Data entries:

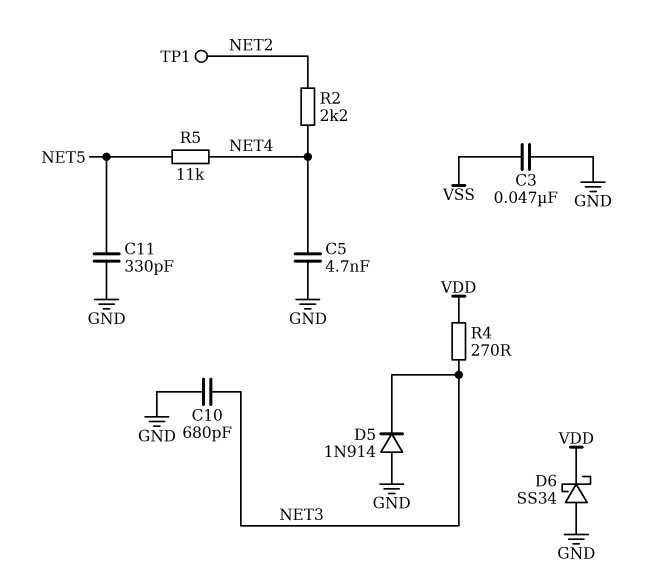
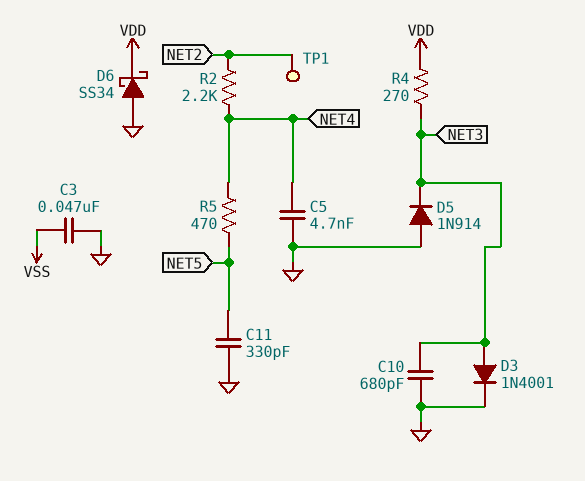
D3: none -> diode 1N4001 (A NET3, K GND)
R5: 11k (NET4, NET5) -> 470 (NET4, NET5)

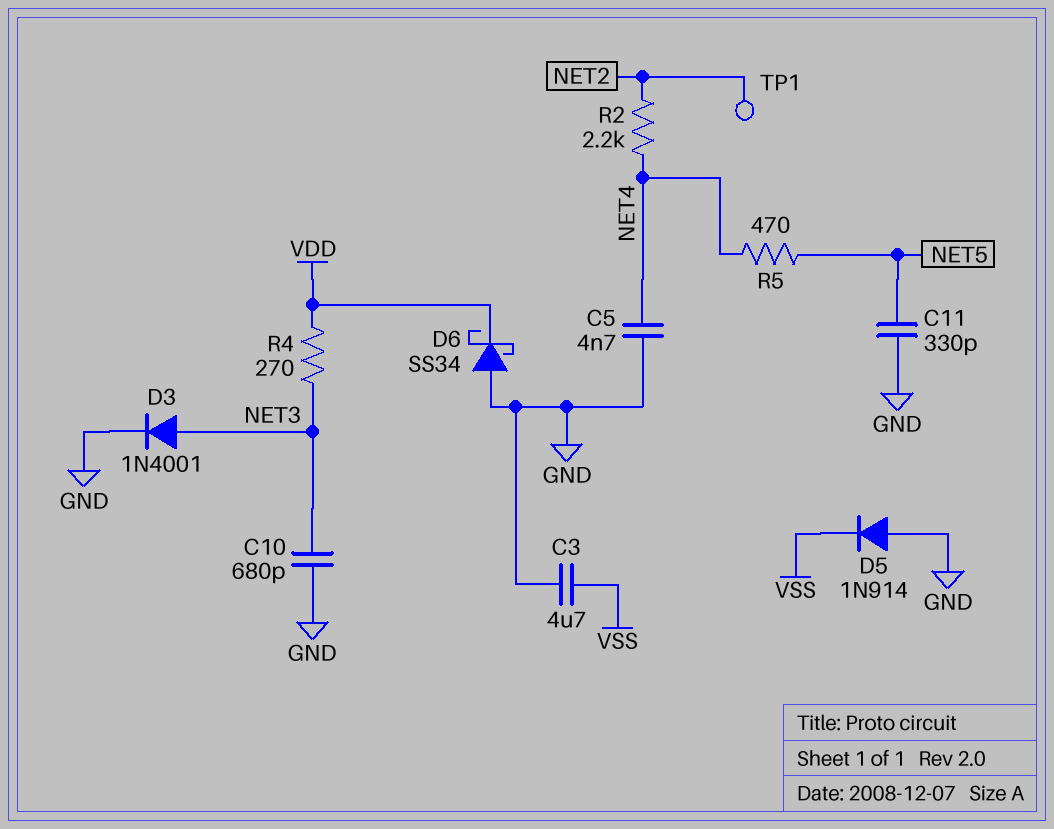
C3: 47nF (GND, VSS) -> 4.7uF (GND, VSS)
D5: diode 1N914 (A GND, K NET3) -> diode 1N914 (A GND, K VSS)

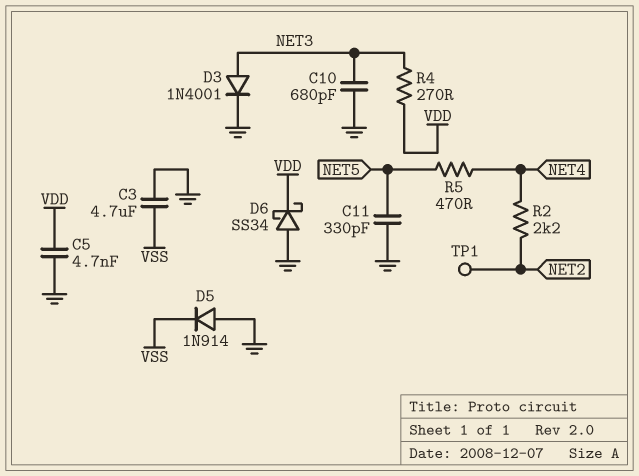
C5: 4.7nF (GND, NET4) -> 4.7nF (GND, VDD)

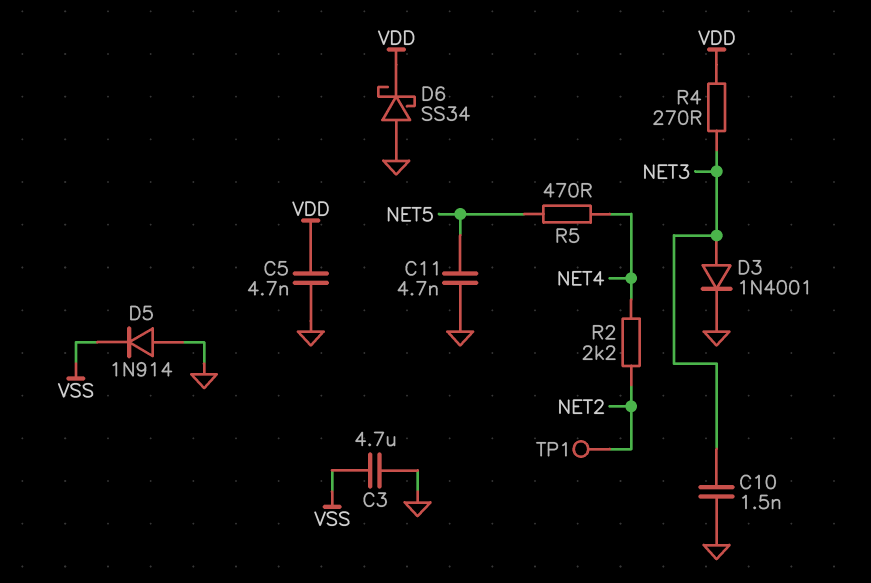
C10: 680pF (GND, NET3) -> 1.5nF (GND, NET3)
C11: 330pF (GND, NET5) -> 4.7nF (GND, NET5)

Task requirements: Search the entries above for the word "diode" and copy each line where it appears.

Response area:
D3: none -> diode 1N4001 (A NET3, K GND)
D5: diode 1N914 (A GND, K NET3) -> diode 1N914 (A GND, K VSS)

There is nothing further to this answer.